**MATERIAL PROVIDED**
▼
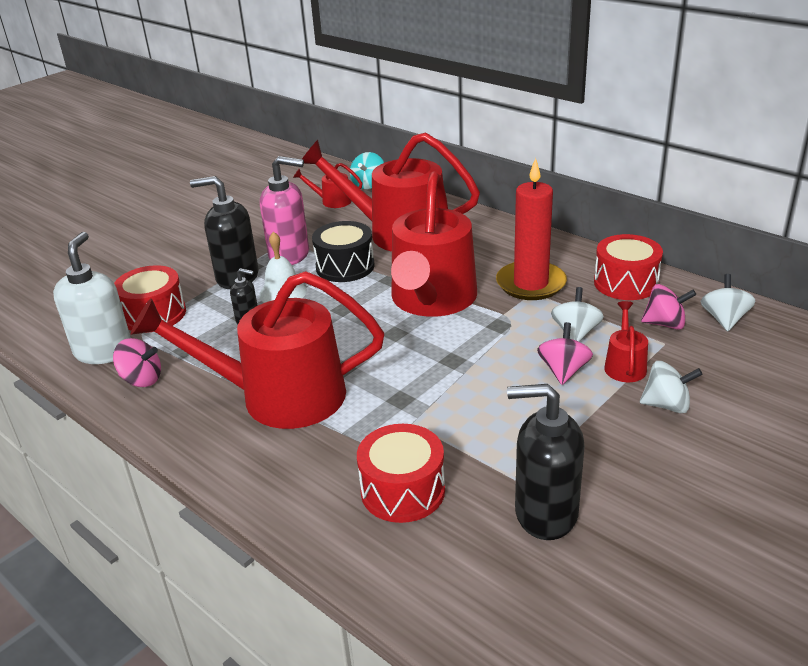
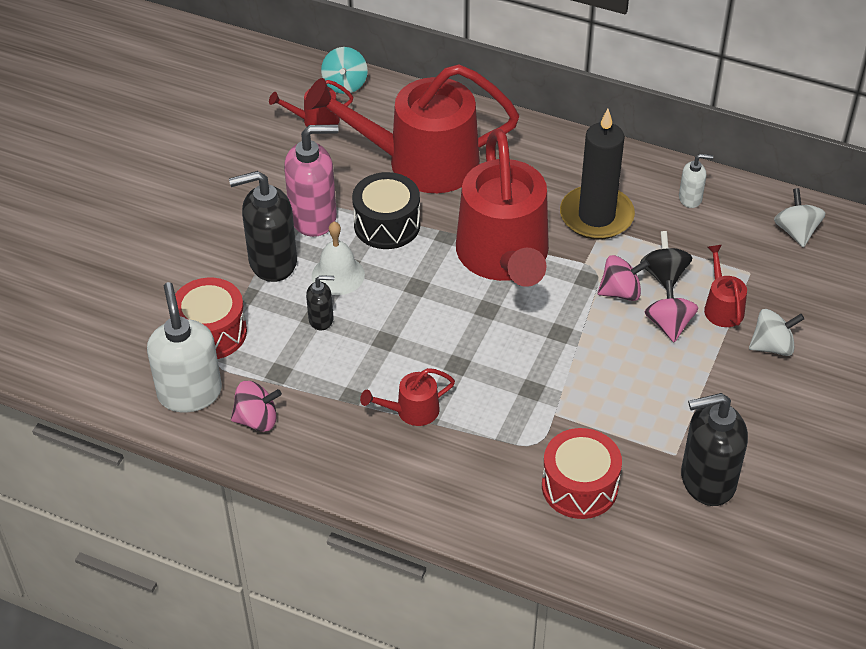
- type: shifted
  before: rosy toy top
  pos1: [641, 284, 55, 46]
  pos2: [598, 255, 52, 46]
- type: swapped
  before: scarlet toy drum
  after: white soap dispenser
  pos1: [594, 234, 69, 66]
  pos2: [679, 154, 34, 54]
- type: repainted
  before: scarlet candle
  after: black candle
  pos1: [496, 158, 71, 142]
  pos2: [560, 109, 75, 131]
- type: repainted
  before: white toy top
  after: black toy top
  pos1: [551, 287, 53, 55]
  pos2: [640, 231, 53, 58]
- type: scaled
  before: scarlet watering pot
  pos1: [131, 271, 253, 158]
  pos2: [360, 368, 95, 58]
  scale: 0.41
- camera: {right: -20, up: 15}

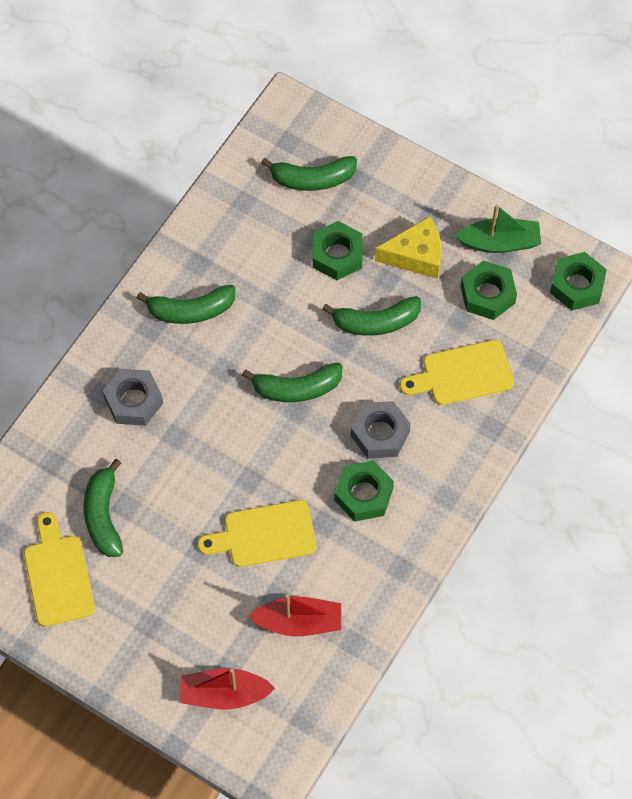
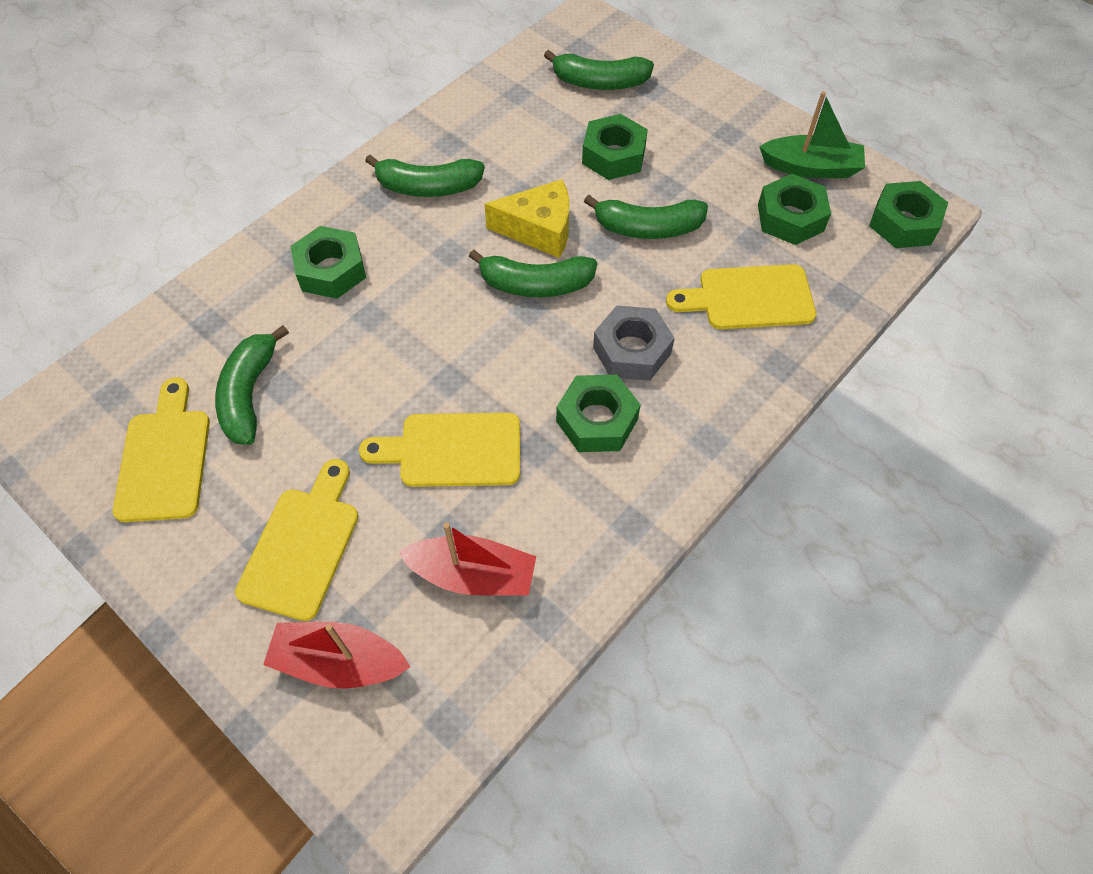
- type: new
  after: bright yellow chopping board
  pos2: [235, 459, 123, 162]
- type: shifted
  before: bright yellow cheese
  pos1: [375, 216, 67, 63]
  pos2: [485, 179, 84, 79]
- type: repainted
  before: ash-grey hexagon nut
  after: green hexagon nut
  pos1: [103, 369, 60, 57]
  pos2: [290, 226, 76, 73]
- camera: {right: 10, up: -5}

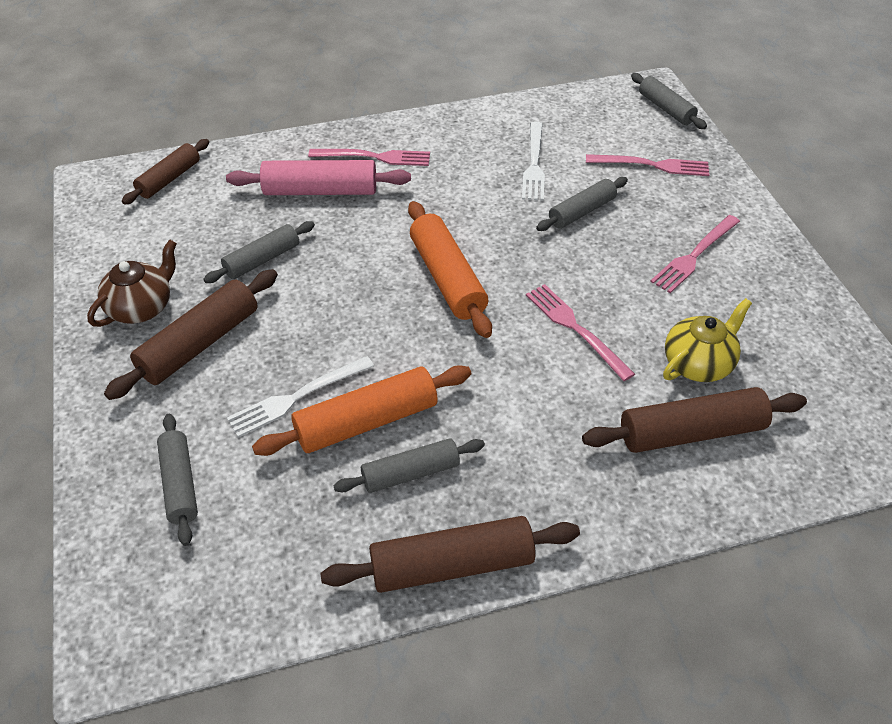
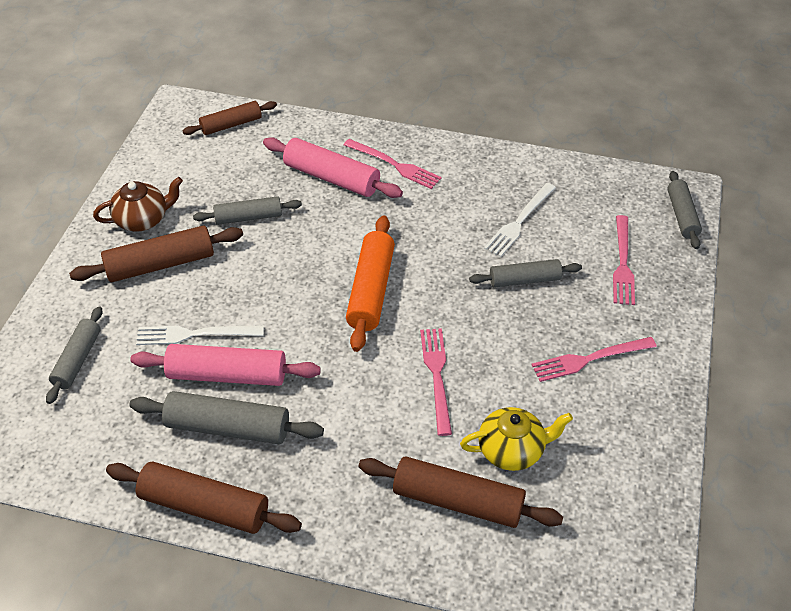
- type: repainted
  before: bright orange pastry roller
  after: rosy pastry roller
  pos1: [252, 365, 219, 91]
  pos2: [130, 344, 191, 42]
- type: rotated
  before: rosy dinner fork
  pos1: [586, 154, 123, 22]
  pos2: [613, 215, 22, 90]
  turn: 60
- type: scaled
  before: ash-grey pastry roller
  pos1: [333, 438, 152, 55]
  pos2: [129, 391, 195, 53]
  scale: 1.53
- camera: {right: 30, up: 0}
▲
**PROBLEM DETAILS**
Without copying the pictures, transcribe the entries exactly.

**SOLUTION FOR THIS PROBLEM**
- type: shifted
  before: rosy toy top
  pos1: [641, 284, 55, 46]
  pos2: [598, 255, 52, 46]
- type: swapped
  before: scarlet toy drum
  after: white soap dispenser
  pos1: [594, 234, 69, 66]
  pos2: [679, 154, 34, 54]
- type: repainted
  before: scarlet candle
  after: black candle
  pos1: [496, 158, 71, 142]
  pos2: [560, 109, 75, 131]
- type: repainted
  before: white toy top
  after: black toy top
  pos1: [551, 287, 53, 55]
  pos2: [640, 231, 53, 58]
- type: scaled
  before: scarlet watering pot
  pos1: [131, 271, 253, 158]
  pos2: [360, 368, 95, 58]
  scale: 0.41
- camera: {right: -20, up: 15}

- type: new
  after: bright yellow chopping board
  pos2: [235, 459, 123, 162]
- type: shifted
  before: bright yellow cheese
  pos1: [375, 216, 67, 63]
  pos2: [485, 179, 84, 79]
- type: repainted
  before: ash-grey hexagon nut
  after: green hexagon nut
  pos1: [103, 369, 60, 57]
  pos2: [290, 226, 76, 73]
- camera: {right: 10, up: -5}

- type: repainted
  before: bright orange pastry roller
  after: rosy pastry roller
  pos1: [252, 365, 219, 91]
  pos2: [130, 344, 191, 42]
- type: rotated
  before: rosy dinner fork
  pos1: [586, 154, 123, 22]
  pos2: [613, 215, 22, 90]
  turn: 60
- type: scaled
  before: ash-grey pastry roller
  pos1: [333, 438, 152, 55]
  pos2: [129, 391, 195, 53]
  scale: 1.53
- camera: {right: 30, up: 0}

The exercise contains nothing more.